▶ TASK REQUIREMENTS:
A picture-free, exact copy of all the records below is the goal.

Before-and-after object listings
• • • • • • •

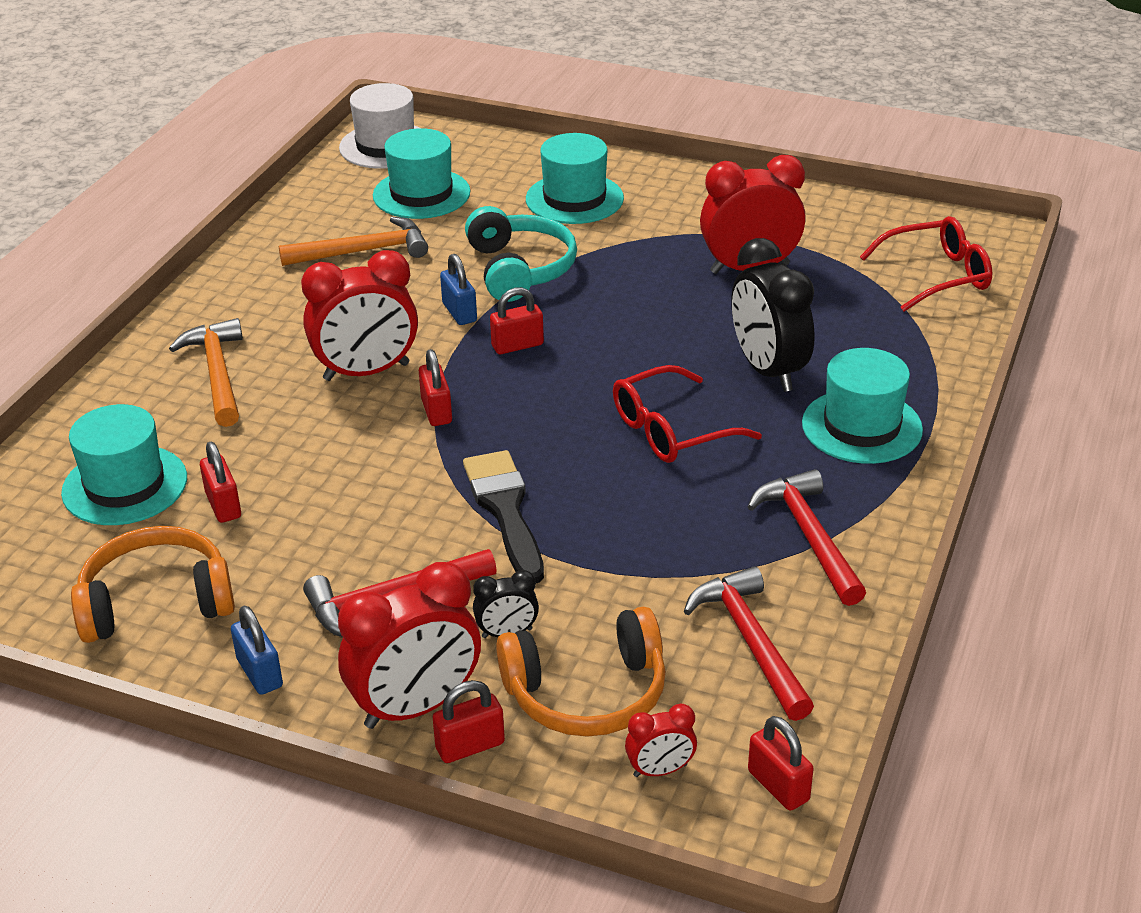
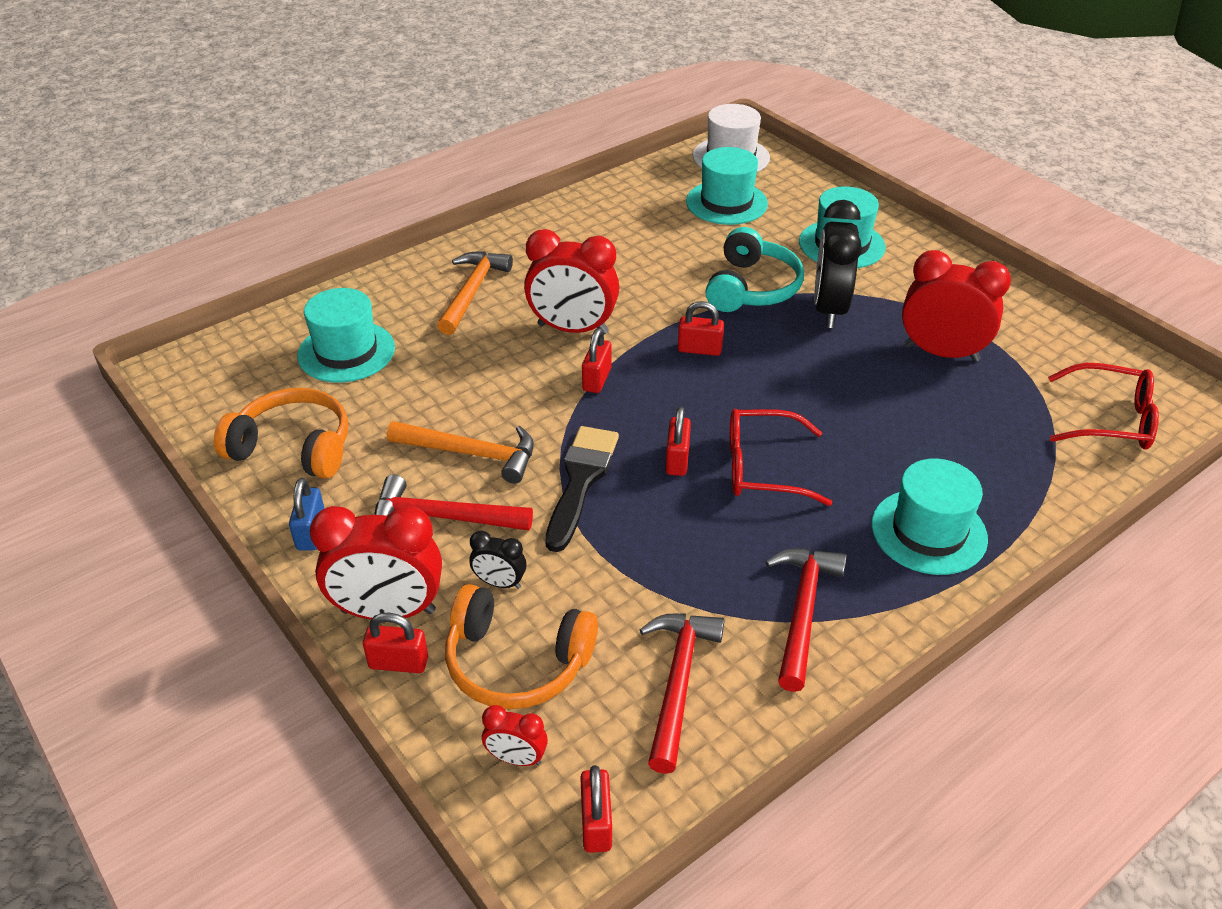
camera: 30 degrees right, 5 degrees up
red padlock [200,442,241,523] -> red padlock moved to [665,407,691,476]
orange hammer [279,217,428,266] -> orange hammer moved to [387,421,534,484]
blue padlock [440,254,477,325] -> none
black clock [731,238,815,392] -> black clock moved to [814,200,862,328]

• • • • • • •

▶ RESULT OF THIS TASK:
camera: 30 degrees right, 5 degrees up
red padlock [200,442,241,523] -> red padlock moved to [665,407,691,476]
orange hammer [279,217,428,266] -> orange hammer moved to [387,421,534,484]
blue padlock [440,254,477,325] -> none
black clock [731,238,815,392] -> black clock moved to [814,200,862,328]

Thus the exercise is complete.